**Required work**
If an entry holds a picture, leave that picture out and reproduce everything else exactly.
——
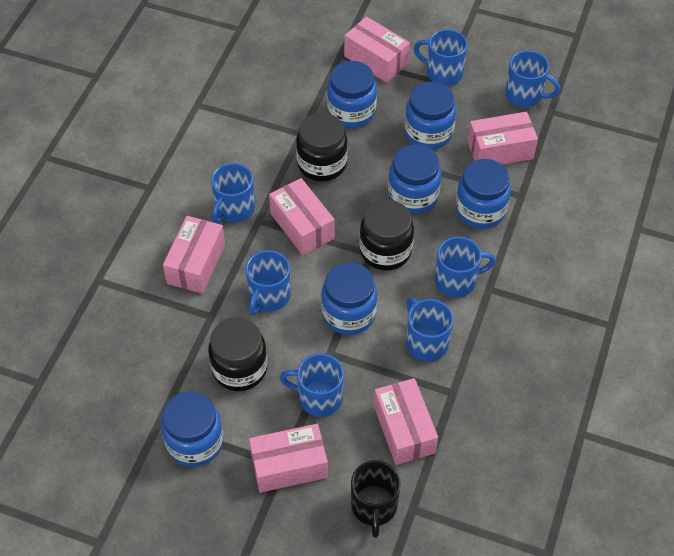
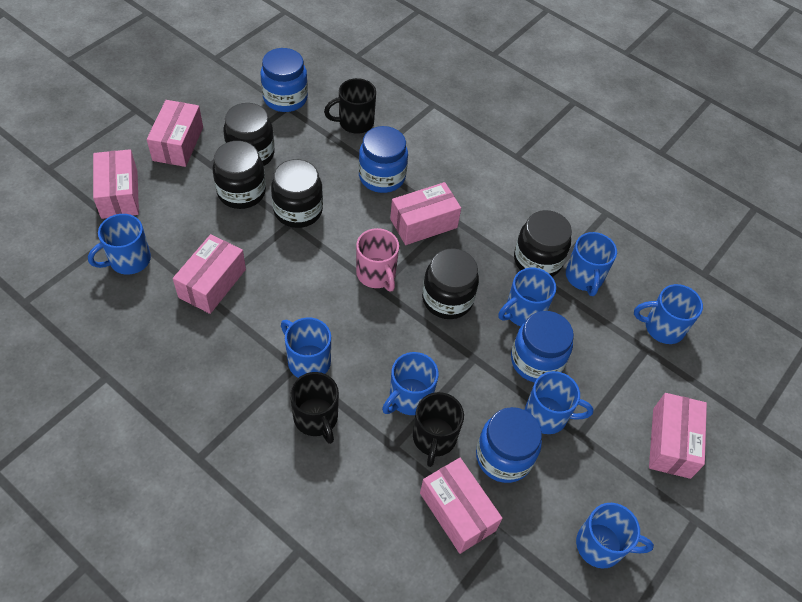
black jar: 3 -> 5
black mug: 1 -> 3
blue jar: 6 -> 4
blue mug: 7 -> 8
pink mug: 0 -> 1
——
**Result for this exercise**
black jar: 3 -> 5
black mug: 1 -> 3
blue jar: 6 -> 4
blue mug: 7 -> 8
pink mug: 0 -> 1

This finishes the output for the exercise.